- Required work: In the entries below, every line with the string "square" is to be reported.

(Records to process Opens)

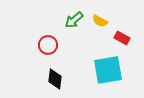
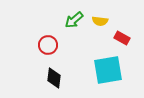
yellow semicircle: rotated 21 degrees counterclockwise
black diamond: moved 1 px left, 1 px up
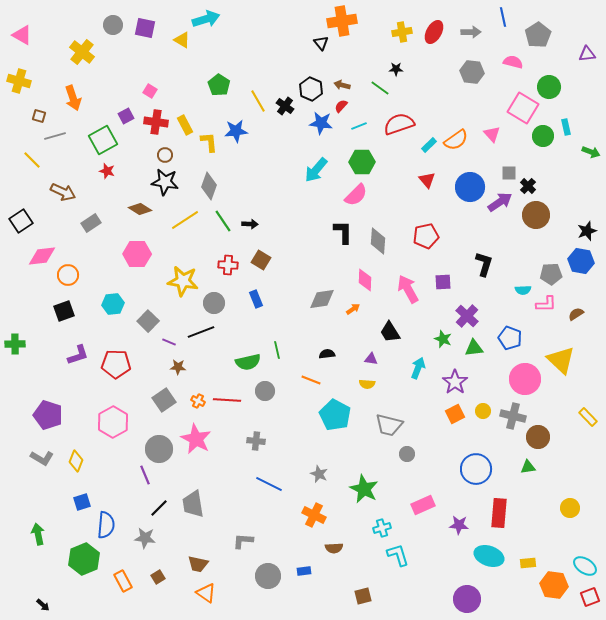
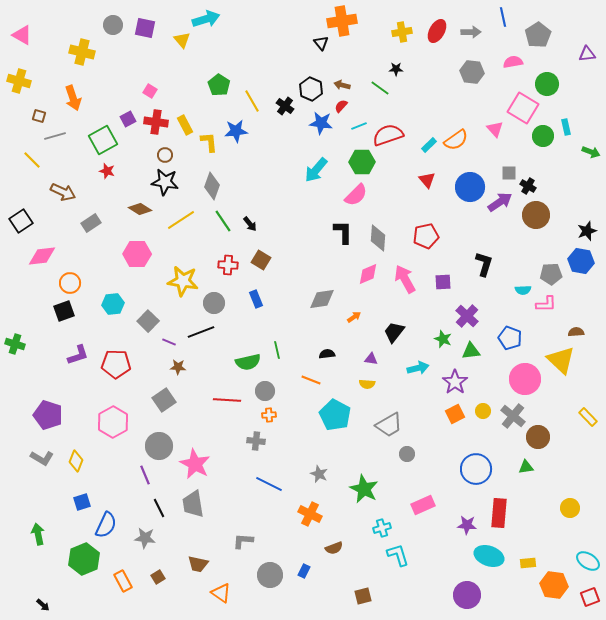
red ellipse at (434, 32): moved 3 px right, 1 px up
yellow triangle at (182, 40): rotated 18 degrees clockwise
yellow cross at (82, 52): rotated 25 degrees counterclockwise
pink semicircle at (513, 62): rotated 24 degrees counterclockwise
green circle at (549, 87): moved 2 px left, 3 px up
yellow line at (258, 101): moved 6 px left
purple square at (126, 116): moved 2 px right, 3 px down
red semicircle at (399, 124): moved 11 px left, 11 px down
pink triangle at (492, 134): moved 3 px right, 5 px up
gray diamond at (209, 186): moved 3 px right
black cross at (528, 186): rotated 14 degrees counterclockwise
yellow line at (185, 220): moved 4 px left
black arrow at (250, 224): rotated 49 degrees clockwise
gray diamond at (378, 241): moved 3 px up
orange circle at (68, 275): moved 2 px right, 8 px down
pink diamond at (365, 280): moved 3 px right, 6 px up; rotated 65 degrees clockwise
pink arrow at (408, 289): moved 3 px left, 10 px up
orange arrow at (353, 309): moved 1 px right, 8 px down
brown semicircle at (576, 314): moved 18 px down; rotated 28 degrees clockwise
black trapezoid at (390, 332): moved 4 px right; rotated 70 degrees clockwise
green cross at (15, 344): rotated 18 degrees clockwise
green triangle at (474, 348): moved 3 px left, 3 px down
cyan arrow at (418, 368): rotated 55 degrees clockwise
orange cross at (198, 401): moved 71 px right, 14 px down; rotated 32 degrees counterclockwise
gray cross at (513, 416): rotated 25 degrees clockwise
gray trapezoid at (389, 425): rotated 44 degrees counterclockwise
pink star at (196, 439): moved 1 px left, 25 px down
gray circle at (159, 449): moved 3 px up
green triangle at (528, 467): moved 2 px left
black line at (159, 508): rotated 72 degrees counterclockwise
orange cross at (314, 515): moved 4 px left, 1 px up
blue semicircle at (106, 525): rotated 20 degrees clockwise
purple star at (459, 525): moved 8 px right
brown semicircle at (334, 548): rotated 18 degrees counterclockwise
cyan ellipse at (585, 566): moved 3 px right, 5 px up
blue rectangle at (304, 571): rotated 56 degrees counterclockwise
gray circle at (268, 576): moved 2 px right, 1 px up
orange triangle at (206, 593): moved 15 px right
purple circle at (467, 599): moved 4 px up
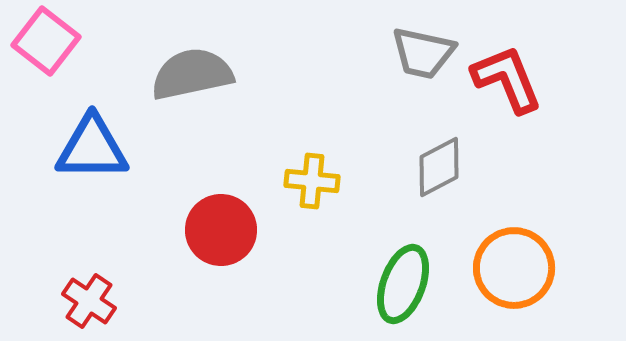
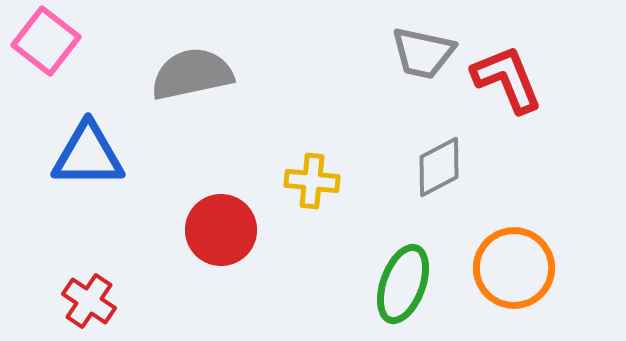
blue triangle: moved 4 px left, 7 px down
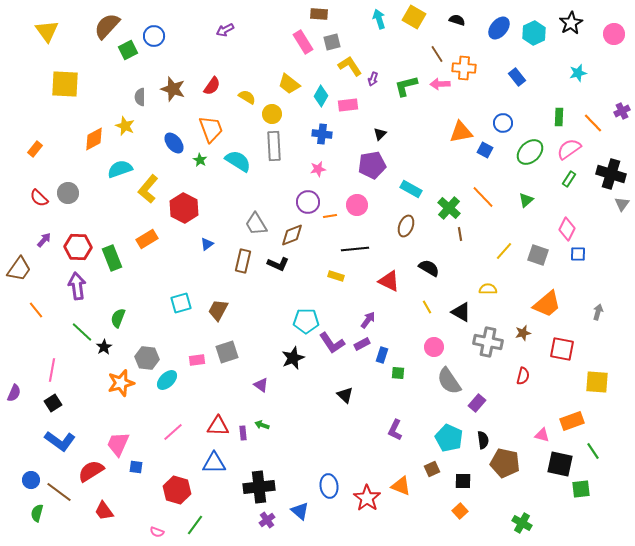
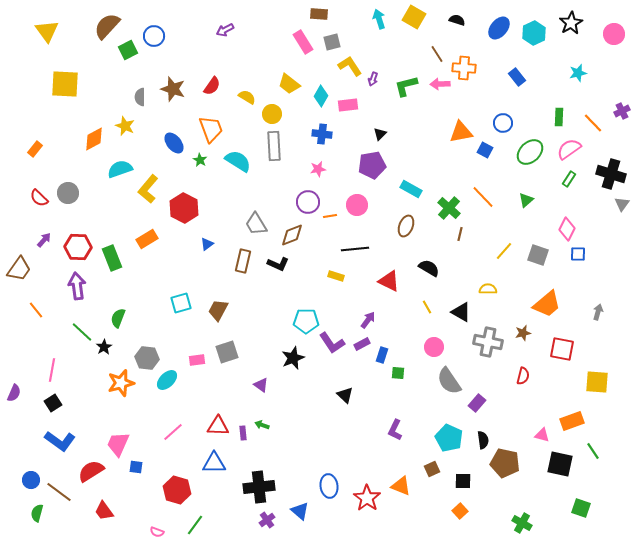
brown line at (460, 234): rotated 24 degrees clockwise
green square at (581, 489): moved 19 px down; rotated 24 degrees clockwise
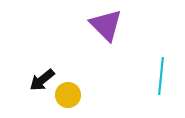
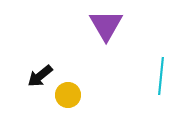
purple triangle: rotated 15 degrees clockwise
black arrow: moved 2 px left, 4 px up
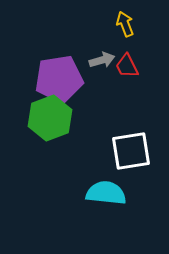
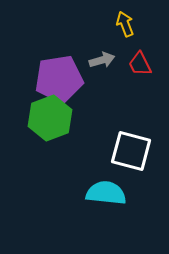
red trapezoid: moved 13 px right, 2 px up
white square: rotated 24 degrees clockwise
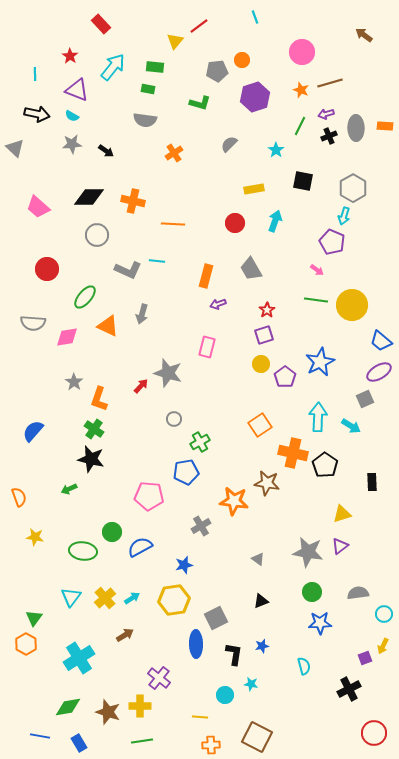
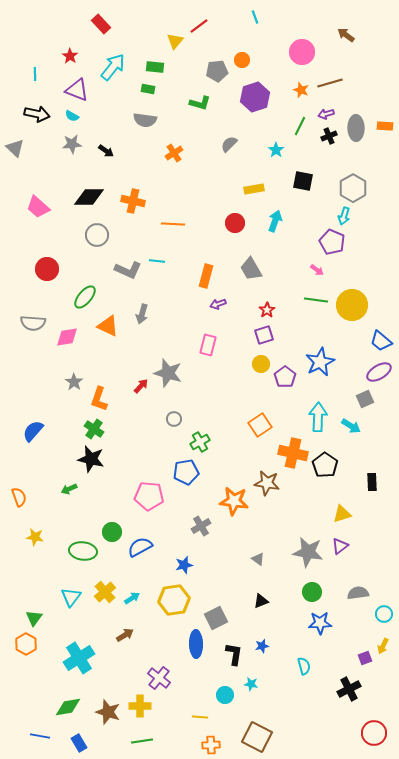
brown arrow at (364, 35): moved 18 px left
pink rectangle at (207, 347): moved 1 px right, 2 px up
yellow cross at (105, 598): moved 6 px up
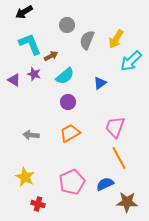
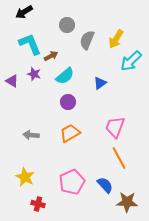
purple triangle: moved 2 px left, 1 px down
blue semicircle: moved 1 px down; rotated 72 degrees clockwise
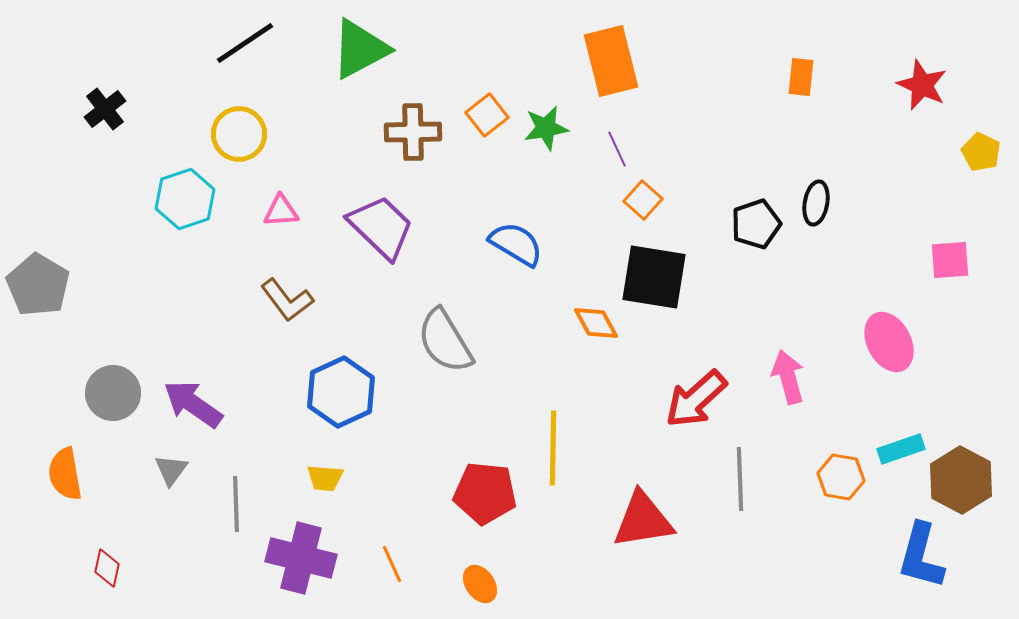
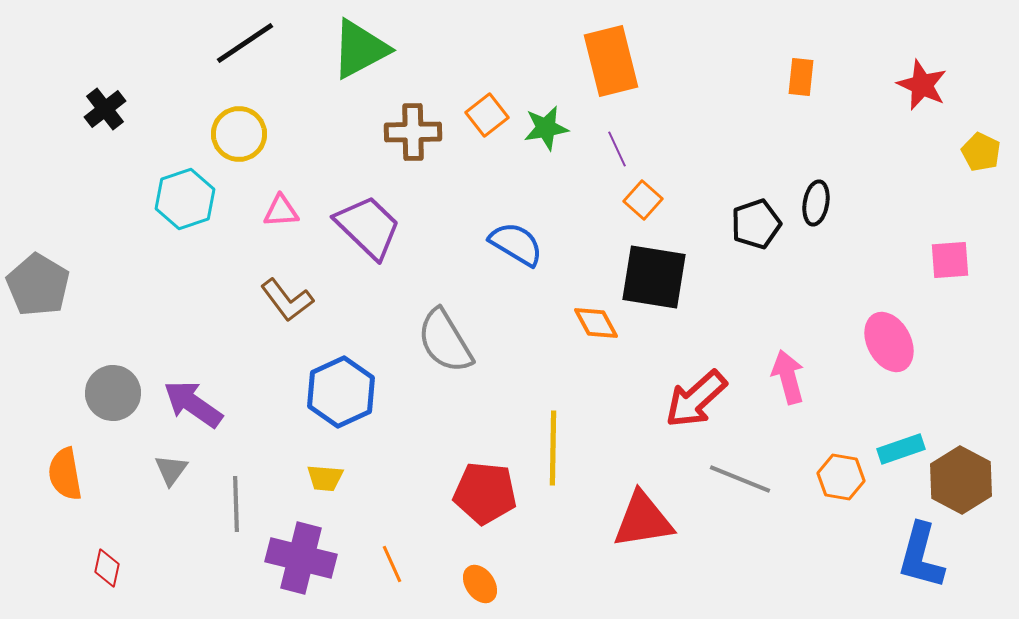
purple trapezoid at (381, 227): moved 13 px left
gray line at (740, 479): rotated 66 degrees counterclockwise
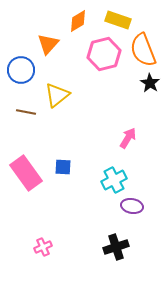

(Records to process Closes)

- Response to this task:
purple square at (126, 116): moved 2 px right, 3 px down
green square at (581, 489): moved 19 px down; rotated 24 degrees clockwise
white square: rotated 24 degrees clockwise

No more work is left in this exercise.